The data:

□ □ □

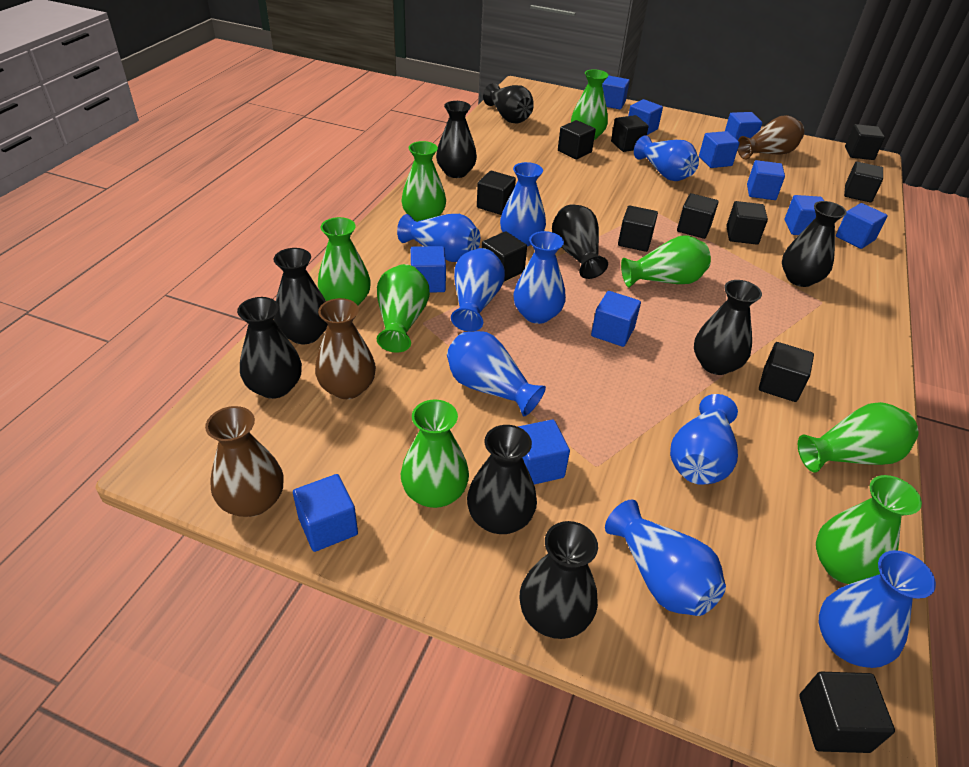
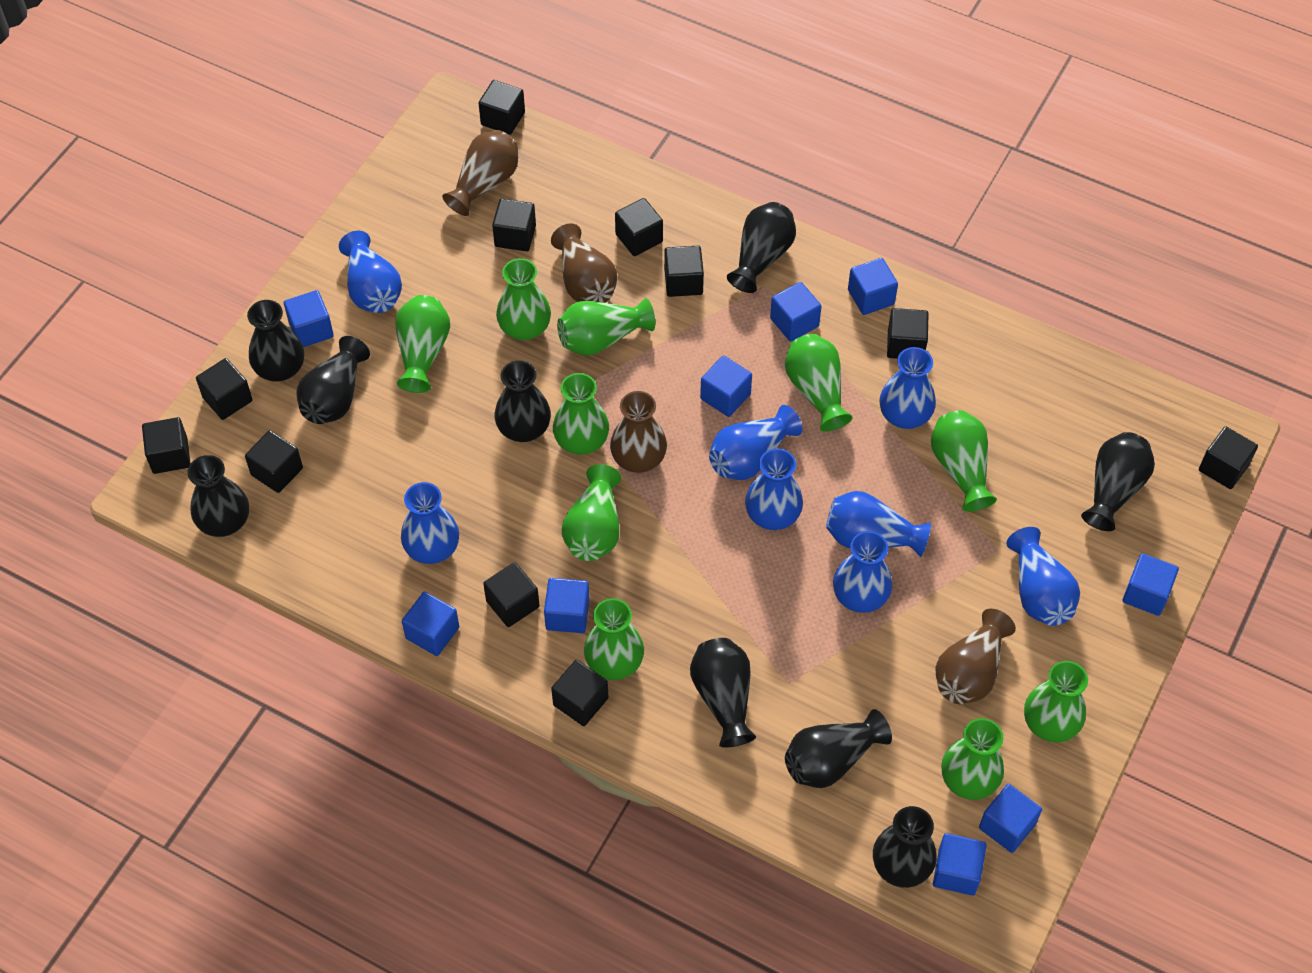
blue cube: 11 -> 9
blue vase: 9 -> 8
brown vase: 3 -> 4
green vase: 8 -> 10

□ □ □

Problem to solve:
Keep the pictures out of the copy and return the rest of the data above exactly.

Your response:
blue cube: 11 -> 9
blue vase: 9 -> 8
brown vase: 3 -> 4
green vase: 8 -> 10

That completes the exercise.